→ The exercise: Copy out the material below verbatim, keeping every line unaltered and in its original order.
┄┄┄┄┄┄
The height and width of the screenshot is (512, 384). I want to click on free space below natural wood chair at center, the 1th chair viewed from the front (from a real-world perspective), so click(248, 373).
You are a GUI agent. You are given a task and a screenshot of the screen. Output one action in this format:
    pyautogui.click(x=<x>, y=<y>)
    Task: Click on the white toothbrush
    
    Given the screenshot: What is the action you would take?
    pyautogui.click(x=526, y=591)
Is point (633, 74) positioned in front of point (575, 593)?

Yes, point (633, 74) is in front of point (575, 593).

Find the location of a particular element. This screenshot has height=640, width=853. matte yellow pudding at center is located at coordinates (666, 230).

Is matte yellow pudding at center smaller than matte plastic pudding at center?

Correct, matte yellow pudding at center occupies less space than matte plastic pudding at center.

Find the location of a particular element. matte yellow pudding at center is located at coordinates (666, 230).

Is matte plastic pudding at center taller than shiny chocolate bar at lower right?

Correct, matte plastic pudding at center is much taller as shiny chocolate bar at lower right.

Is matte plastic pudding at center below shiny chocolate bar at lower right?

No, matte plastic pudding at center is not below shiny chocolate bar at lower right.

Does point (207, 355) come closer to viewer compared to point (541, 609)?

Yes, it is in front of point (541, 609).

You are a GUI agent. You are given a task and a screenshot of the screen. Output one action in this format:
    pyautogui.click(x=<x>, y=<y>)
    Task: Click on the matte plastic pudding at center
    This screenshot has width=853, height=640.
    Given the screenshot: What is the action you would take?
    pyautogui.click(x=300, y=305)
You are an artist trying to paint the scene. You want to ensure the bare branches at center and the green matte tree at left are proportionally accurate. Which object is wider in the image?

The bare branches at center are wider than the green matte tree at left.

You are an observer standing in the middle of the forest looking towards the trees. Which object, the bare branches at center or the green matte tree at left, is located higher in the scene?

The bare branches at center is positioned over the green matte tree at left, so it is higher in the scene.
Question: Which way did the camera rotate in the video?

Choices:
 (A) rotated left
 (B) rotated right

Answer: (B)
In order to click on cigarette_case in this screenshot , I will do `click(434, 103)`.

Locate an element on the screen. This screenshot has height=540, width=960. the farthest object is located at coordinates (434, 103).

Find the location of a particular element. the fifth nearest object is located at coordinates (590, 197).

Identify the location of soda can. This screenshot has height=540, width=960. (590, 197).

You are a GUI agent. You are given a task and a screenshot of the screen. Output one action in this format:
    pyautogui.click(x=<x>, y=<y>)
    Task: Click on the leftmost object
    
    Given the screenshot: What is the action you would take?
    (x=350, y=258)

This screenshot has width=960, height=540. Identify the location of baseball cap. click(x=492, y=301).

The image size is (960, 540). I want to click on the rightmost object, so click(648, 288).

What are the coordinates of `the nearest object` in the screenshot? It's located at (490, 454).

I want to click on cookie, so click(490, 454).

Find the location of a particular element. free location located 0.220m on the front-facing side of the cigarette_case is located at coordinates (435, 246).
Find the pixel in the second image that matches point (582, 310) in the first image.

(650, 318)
┄┄┄┄┄┄
→ Correct response:
The height and width of the screenshot is (512, 384). I want to click on free space below natural wood chair at center, the 1th chair viewed from the front (from a real-world perspective), so click(248, 373).
You are a GUI agent. You are given a task and a screenshot of the screen. Output one action in this format:
    pyautogui.click(x=<x>, y=<y>)
    Task: Click on the white toothbrush
    
    Given the screenshot: What is the action you would take?
    pyautogui.click(x=526, y=591)
Is point (633, 74) positioned in front of point (575, 593)?

Yes, point (633, 74) is in front of point (575, 593).

Find the location of a particular element. This screenshot has height=640, width=853. matte yellow pudding at center is located at coordinates (666, 230).

Is matte yellow pudding at center smaller than matte plastic pudding at center?

Correct, matte yellow pudding at center occupies less space than matte plastic pudding at center.

Find the location of a particular element. matte yellow pudding at center is located at coordinates (666, 230).

Is matte plastic pudding at center taller than shiny chocolate bar at lower right?

Correct, matte plastic pudding at center is much taller as shiny chocolate bar at lower right.

Is matte plastic pudding at center below shiny chocolate bar at lower right?

No, matte plastic pudding at center is not below shiny chocolate bar at lower right.

Does point (207, 355) come closer to viewer compared to point (541, 609)?

Yes, it is in front of point (541, 609).

You are a GUI agent. You are given a task and a screenshot of the screen. Output one action in this format:
    pyautogui.click(x=<x>, y=<y>)
    Task: Click on the matte plastic pudding at center
    This screenshot has width=853, height=640.
    Given the screenshot: What is the action you would take?
    pyautogui.click(x=300, y=305)
You are an artist trying to paint the scene. You want to ensure the bare branches at center and the green matte tree at left are proportionally accurate. Which object is wider in the image?

The bare branches at center are wider than the green matte tree at left.

You are an observer standing in the middle of the forest looking towards the trees. Which object, the bare branches at center or the green matte tree at left, is located higher in the scene?

The bare branches at center is positioned over the green matte tree at left, so it is higher in the scene.
Question: Which way did the camera rotate in the video?

Choices:
 (A) rotated left
 (B) rotated right

Answer: (B)
In order to click on cigarette_case in this screenshot , I will do `click(434, 103)`.

Locate an element on the screen. This screenshot has height=540, width=960. the farthest object is located at coordinates (434, 103).

Find the location of a particular element. the fifth nearest object is located at coordinates (590, 197).

Identify the location of soda can. This screenshot has height=540, width=960. (590, 197).

You are a GUI agent. You are given a task and a screenshot of the screen. Output one action in this format:
    pyautogui.click(x=<x>, y=<y>)
    Task: Click on the leftmost object
    
    Given the screenshot: What is the action you would take?
    (x=350, y=258)

This screenshot has width=960, height=540. Identify the location of baseball cap. click(x=492, y=301).

The image size is (960, 540). I want to click on the rightmost object, so click(648, 288).

What are the coordinates of `the nearest object` in the screenshot? It's located at (490, 454).

I want to click on cookie, so click(490, 454).

Find the location of a particular element. free location located 0.220m on the front-facing side of the cigarette_case is located at coordinates (435, 246).
Find the pixel in the second image that matches point (582, 310) in the first image.

(650, 318)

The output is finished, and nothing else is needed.